# EXTRACTED MATERIAL
= = = =

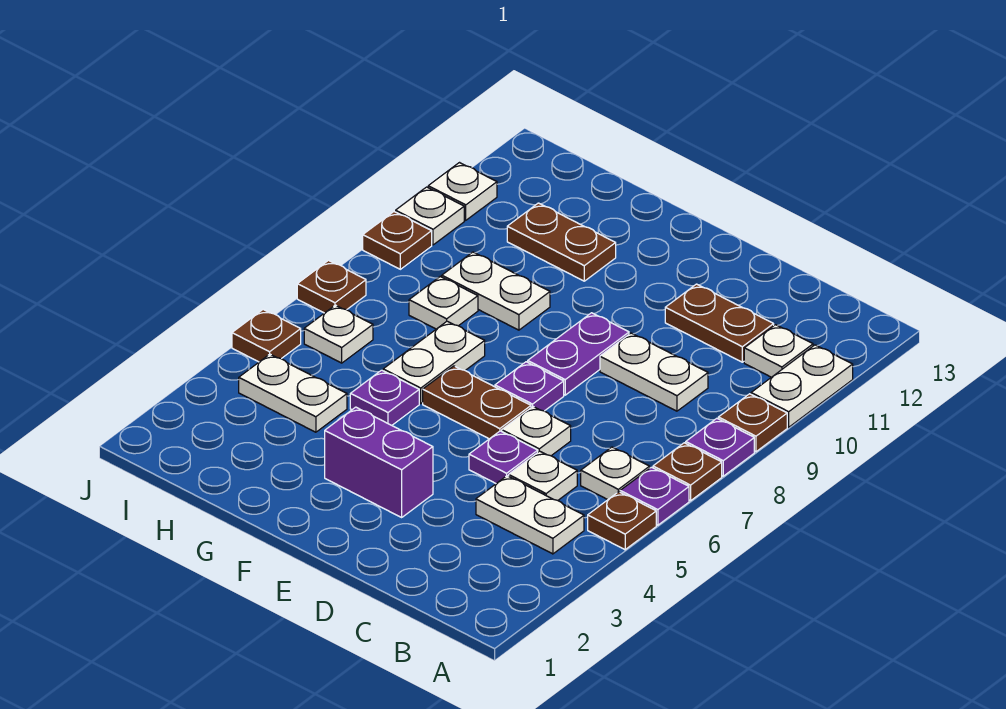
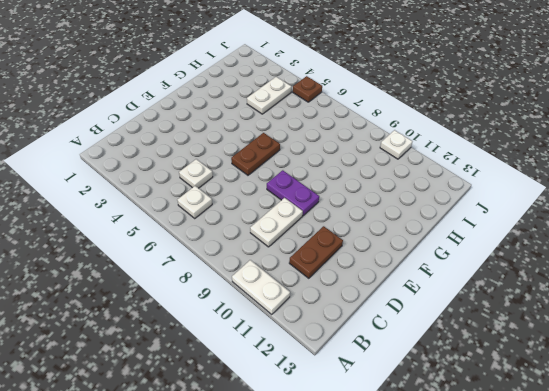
none -> brown plate A5 level 1
none -> purple plate A6 level 1
none -> brown plate A7 level 1
none -> purple plate A8 level 1

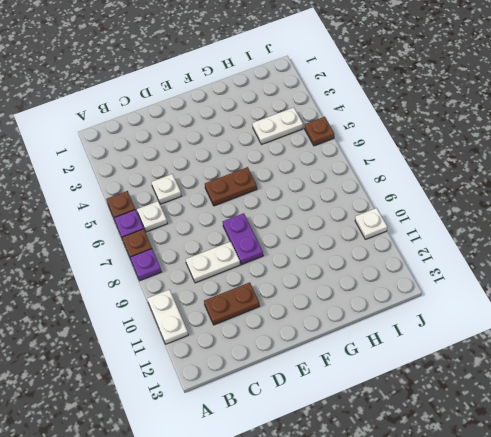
none -> brown plate A9 level 1
none -> white plate B4:C4 level 1
none -> white plate B11 level 1
none -> purple plate D5 level 1

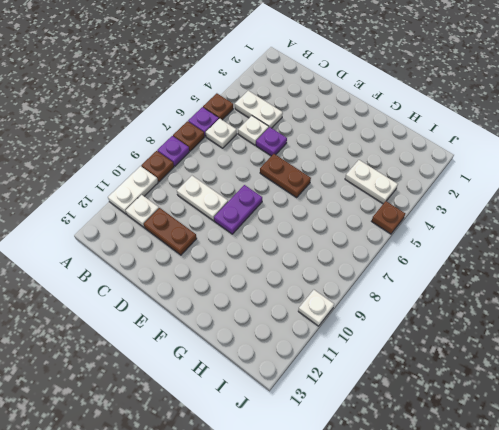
none -> white plate D6 level 1
none -> purple brick E3:F3 level 1
none -> purple plate E7 level 1
none -> purple plate G5 level 1

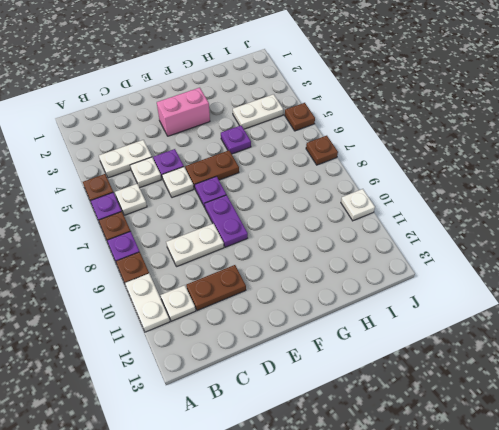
pink brick E3:F3 level 1 -> purple brick E3:F3 level 1
none -> white plate G6:G7 level 1
none -> white plate G9:H9 level 1
none -> brown plate G11:H11 level 1
none -> white plate H8 level 1

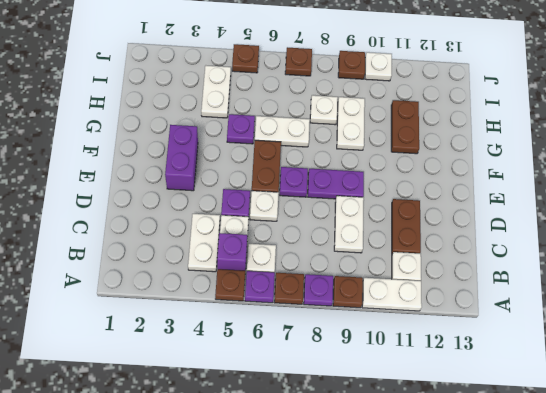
purple brick B5 level 1 -> none
none -> white plate I6 level 1
none -> white plate J11 level 1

= = = =

# EXERCISE
Return the records above exactly as written, but without any of the pictures.

# RESULT OF THE TASK
none -> brown plate A5 level 1
none -> purple plate A6 level 1
none -> brown plate A7 level 1
none -> purple plate A8 level 1

none -> brown plate A9 level 1
none -> white plate B4:C4 level 1
none -> white plate B11 level 1
none -> purple plate D5 level 1

none -> white plate D6 level 1
none -> purple brick E3:F3 level 1
none -> purple plate E7 level 1
none -> purple plate G5 level 1

pink brick E3:F3 level 1 -> purple brick E3:F3 level 1
none -> white plate G6:G7 level 1
none -> white plate G9:H9 level 1
none -> brown plate G11:H11 level 1
none -> white plate H8 level 1

purple brick B5 level 1 -> none
none -> white plate I6 level 1
none -> white plate J11 level 1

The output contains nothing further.